= Work to complete =
Your transcription must include every record word for word and no pictures.

-.-.-

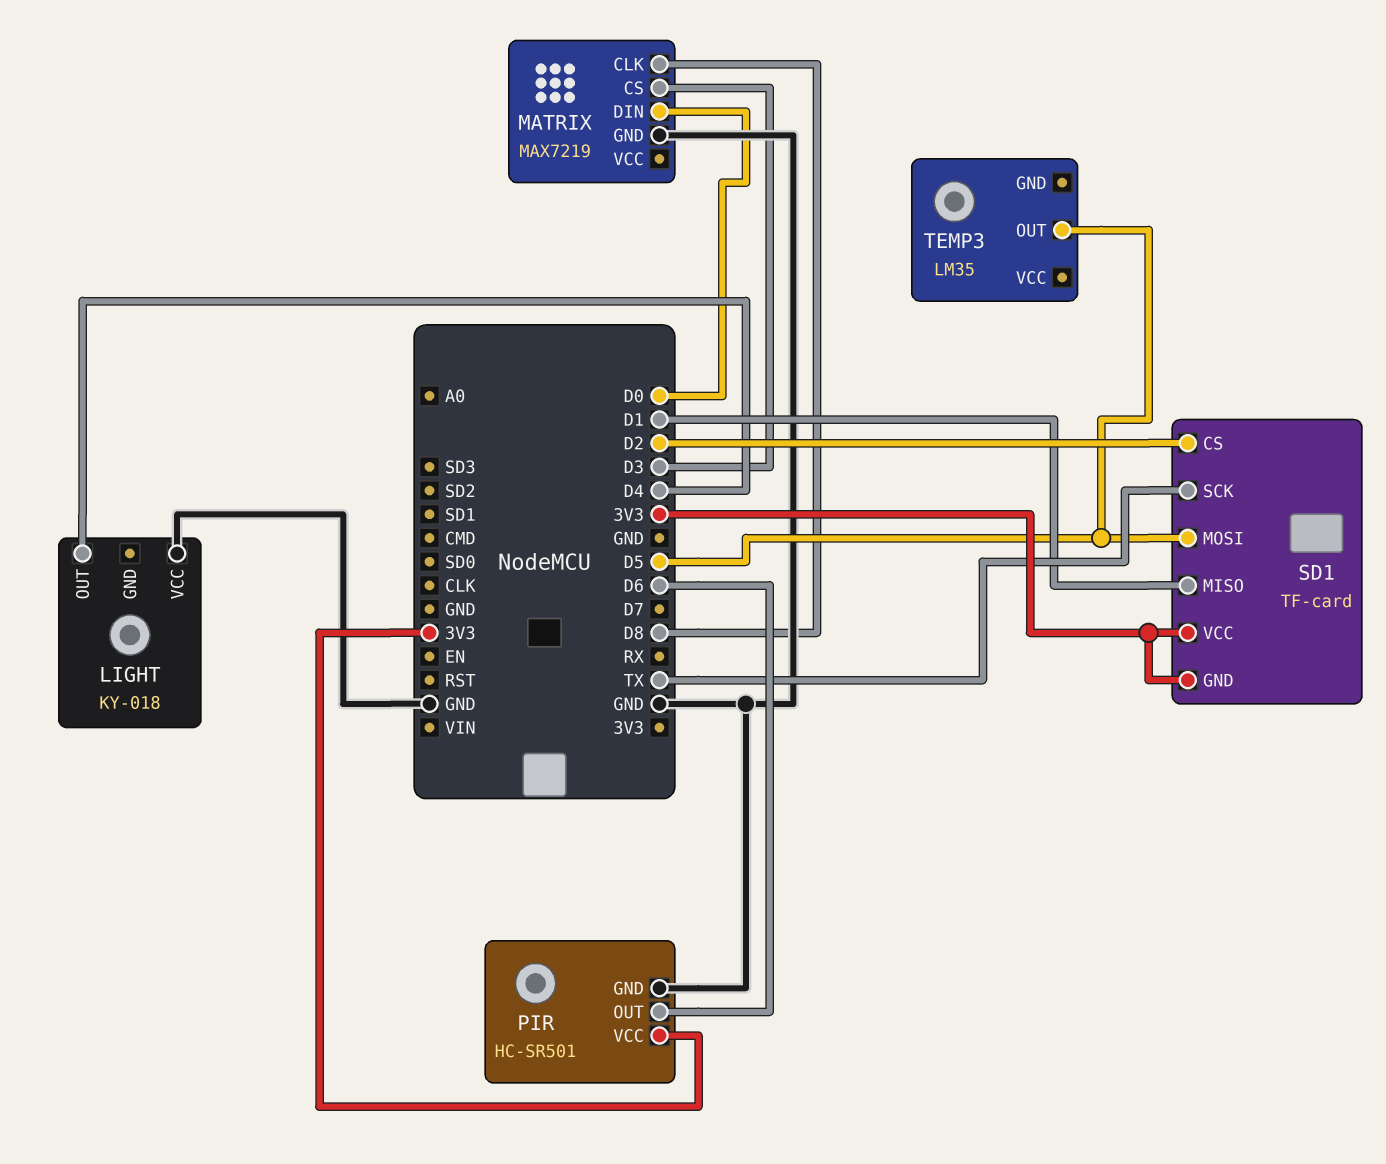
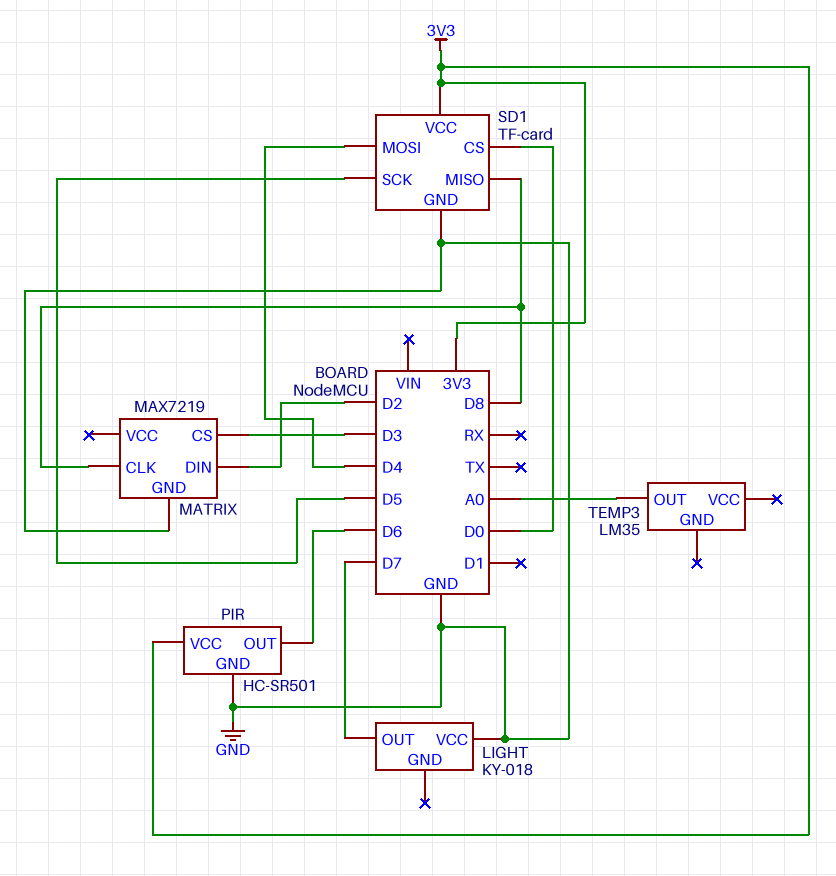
LIGHT pin OUT: D4 -> D7
MATRIX pin DIN: D0 -> D2
SD1 pin CS: D2 -> D0
SD1 pin GND: 3V3 -> GND
SD1 pin MISO: D1 -> D8
SD1 pin MOSI: D5 -> D4
SD1 pin SCK: TX -> D5
TEMP3 pin OUT: D5 -> A0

-.-.-

= Solution to this exercise =
LIGHT pin OUT: D4 -> D7
MATRIX pin DIN: D0 -> D2
SD1 pin CS: D2 -> D0
SD1 pin GND: 3V3 -> GND
SD1 pin MISO: D1 -> D8
SD1 pin MOSI: D5 -> D4
SD1 pin SCK: TX -> D5
TEMP3 pin OUT: D5 -> A0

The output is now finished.